- What you need to do:
Your reply should be the records below, duplicated exactly, with any picture removed.

>>>>

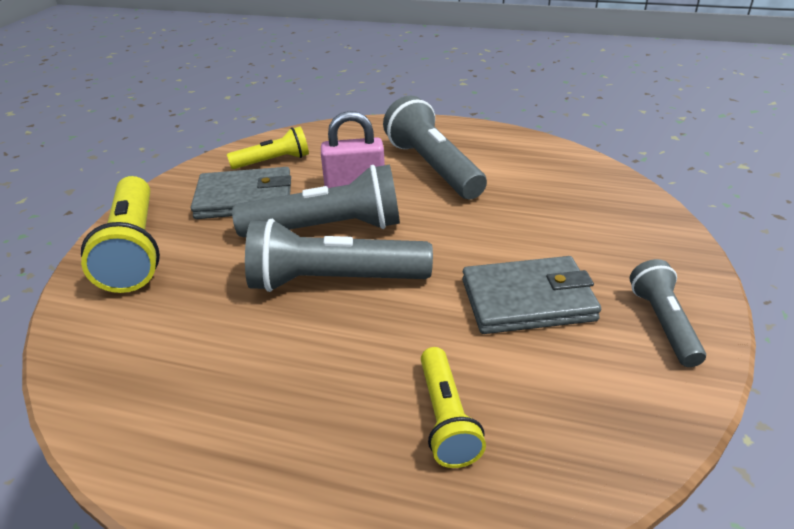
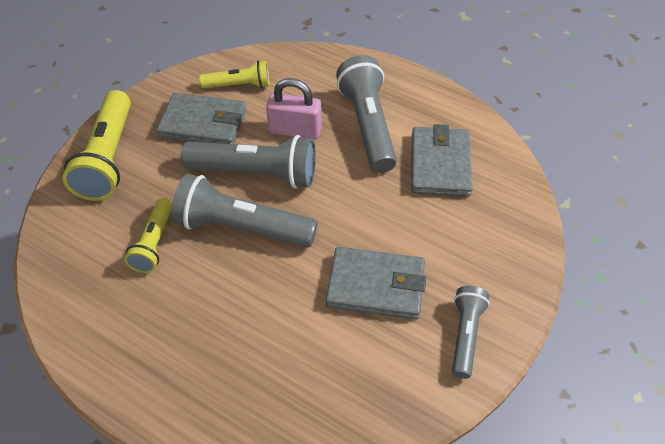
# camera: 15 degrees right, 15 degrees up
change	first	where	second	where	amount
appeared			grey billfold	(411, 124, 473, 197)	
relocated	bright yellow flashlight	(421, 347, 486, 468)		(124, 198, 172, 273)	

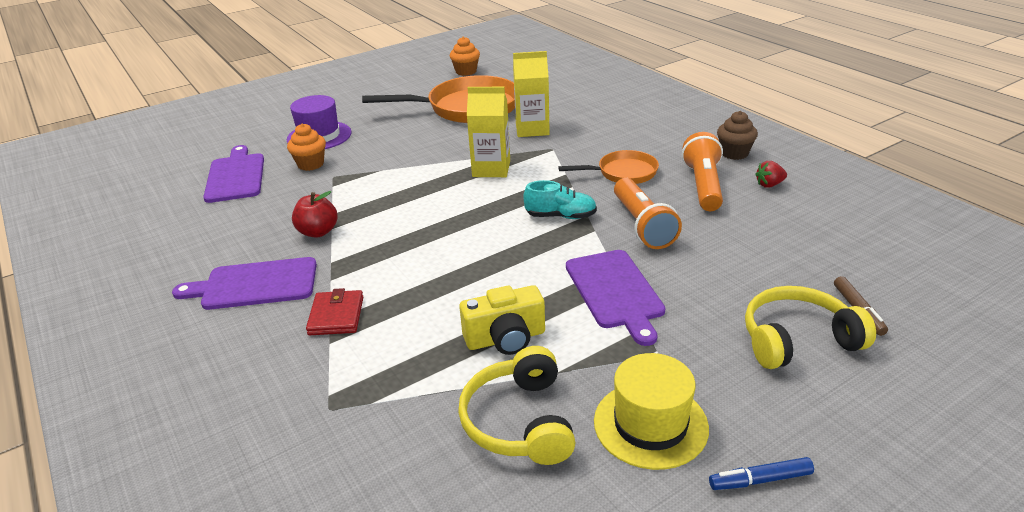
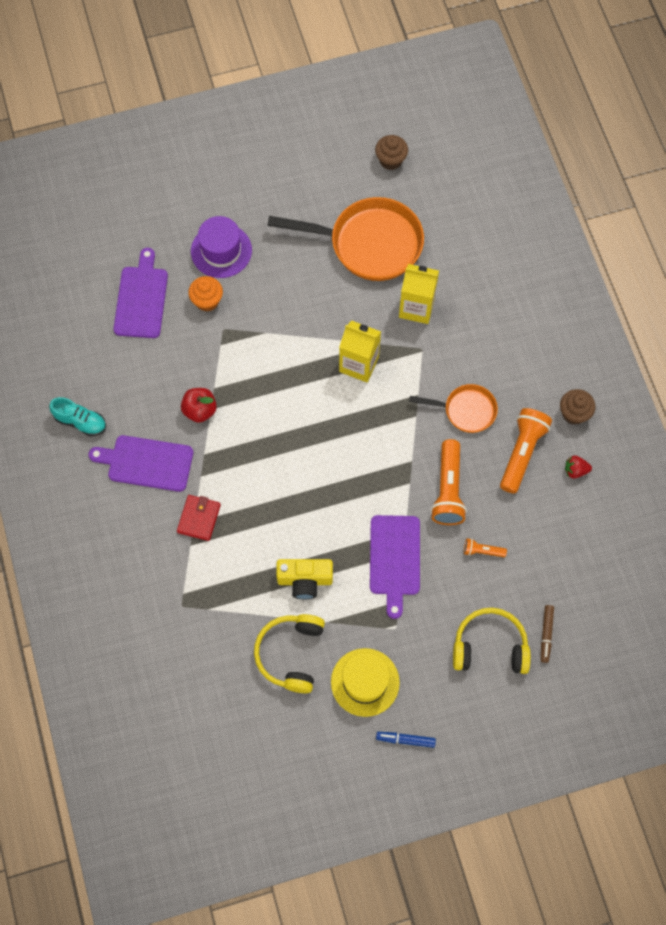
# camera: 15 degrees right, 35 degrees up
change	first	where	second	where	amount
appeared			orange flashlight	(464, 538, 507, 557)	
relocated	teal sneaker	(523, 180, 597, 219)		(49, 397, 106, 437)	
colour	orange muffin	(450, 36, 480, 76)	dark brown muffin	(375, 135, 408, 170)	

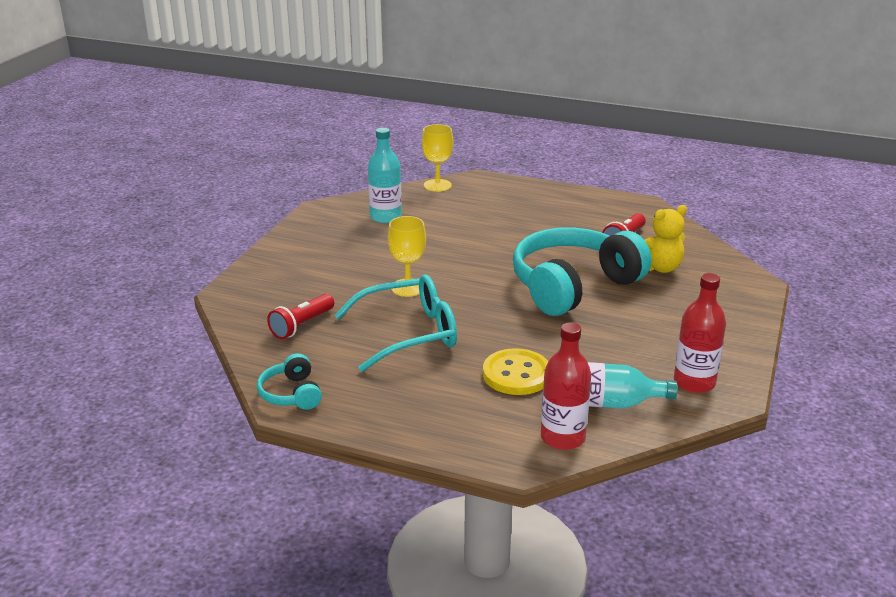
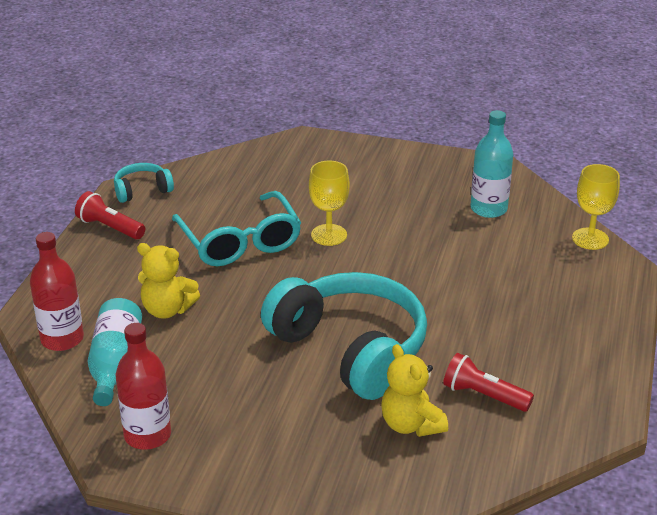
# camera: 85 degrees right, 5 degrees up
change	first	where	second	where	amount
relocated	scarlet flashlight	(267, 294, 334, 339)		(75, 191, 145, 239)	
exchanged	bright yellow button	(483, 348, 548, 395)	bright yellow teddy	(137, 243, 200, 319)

<<<<

- Result of the task:
# camera: 15 degrees right, 15 degrees up
change	first	where	second	where	amount
appeared			grey billfold	(411, 124, 473, 197)	
relocated	bright yellow flashlight	(421, 347, 486, 468)		(124, 198, 172, 273)	

# camera: 15 degrees right, 35 degrees up
change	first	where	second	where	amount
appeared			orange flashlight	(464, 538, 507, 557)	
relocated	teal sneaker	(523, 180, 597, 219)		(49, 397, 106, 437)	
colour	orange muffin	(450, 36, 480, 76)	dark brown muffin	(375, 135, 408, 170)	

# camera: 85 degrees right, 5 degrees up
change	first	where	second	where	amount
relocated	scarlet flashlight	(267, 294, 334, 339)		(75, 191, 145, 239)	
exchanged	bright yellow button	(483, 348, 548, 395)	bright yellow teddy	(137, 243, 200, 319)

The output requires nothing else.